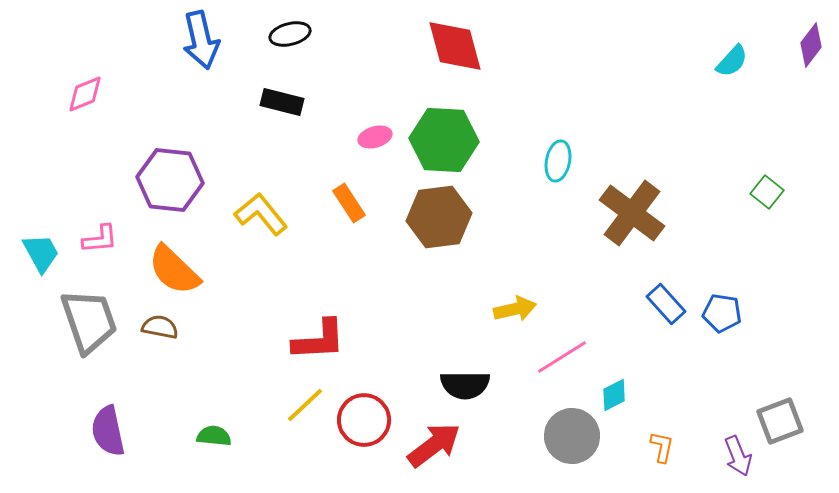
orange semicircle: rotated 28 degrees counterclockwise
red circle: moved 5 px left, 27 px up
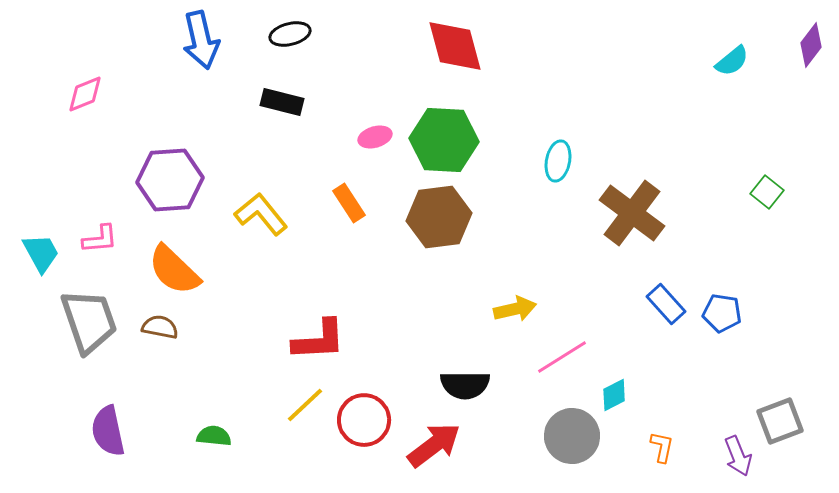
cyan semicircle: rotated 9 degrees clockwise
purple hexagon: rotated 10 degrees counterclockwise
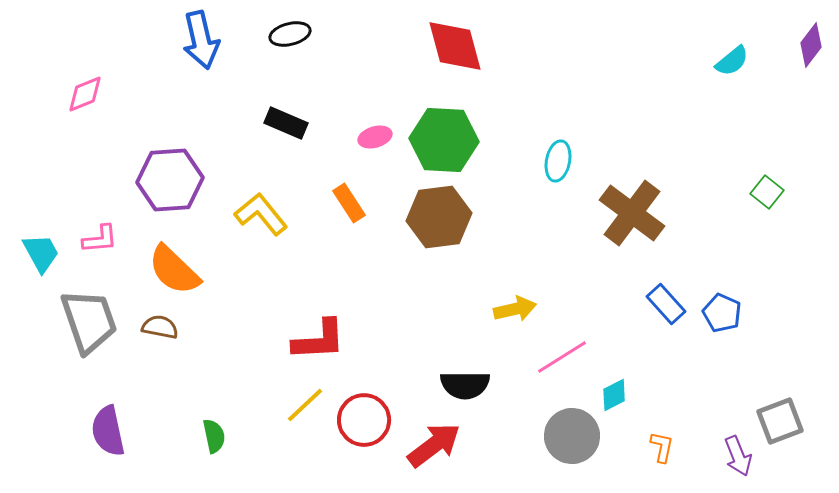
black rectangle: moved 4 px right, 21 px down; rotated 9 degrees clockwise
blue pentagon: rotated 15 degrees clockwise
green semicircle: rotated 72 degrees clockwise
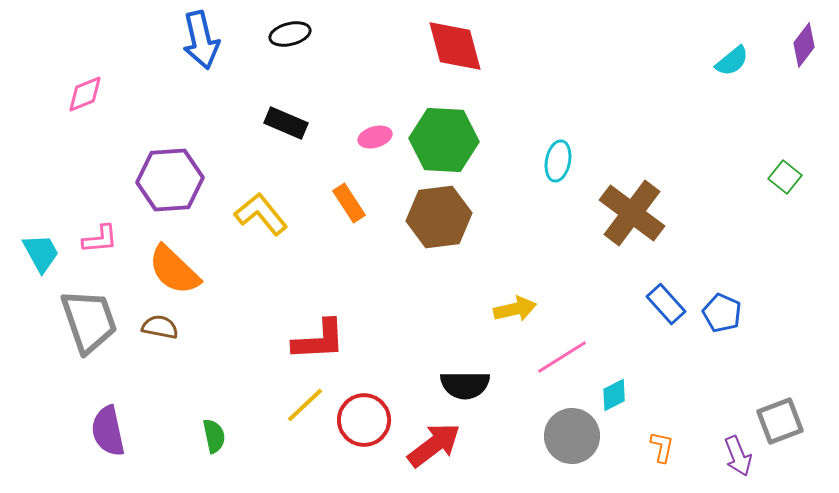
purple diamond: moved 7 px left
green square: moved 18 px right, 15 px up
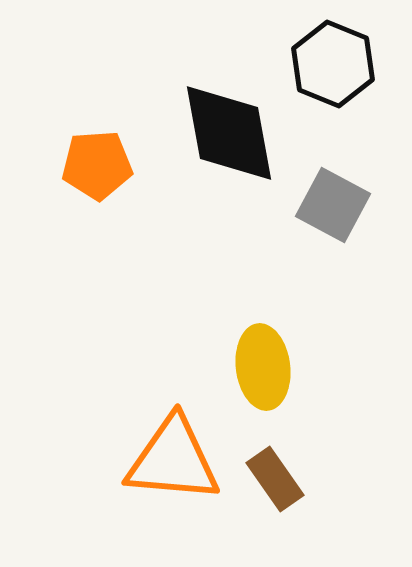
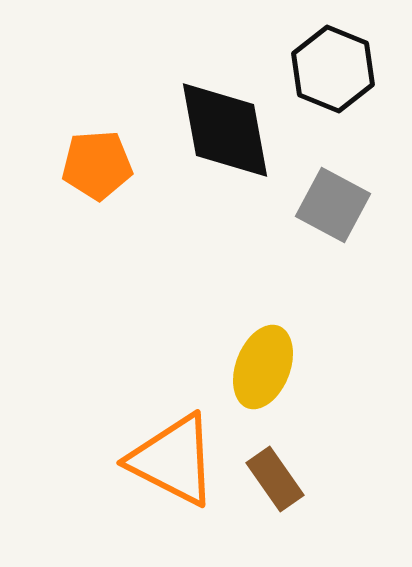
black hexagon: moved 5 px down
black diamond: moved 4 px left, 3 px up
yellow ellipse: rotated 28 degrees clockwise
orange triangle: rotated 22 degrees clockwise
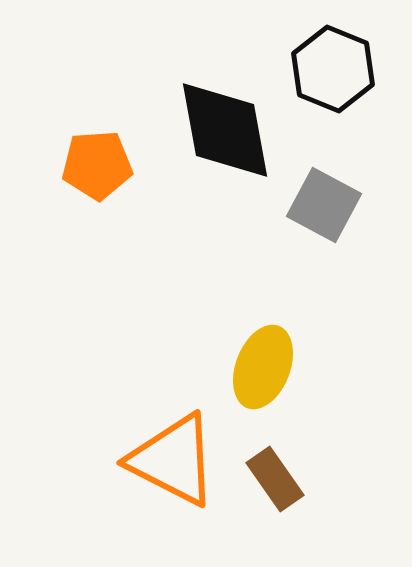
gray square: moved 9 px left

- [Work to be completed]
Count the lines in the material above that contain "semicircle", and give only that number.

- [Answer to the problem]
3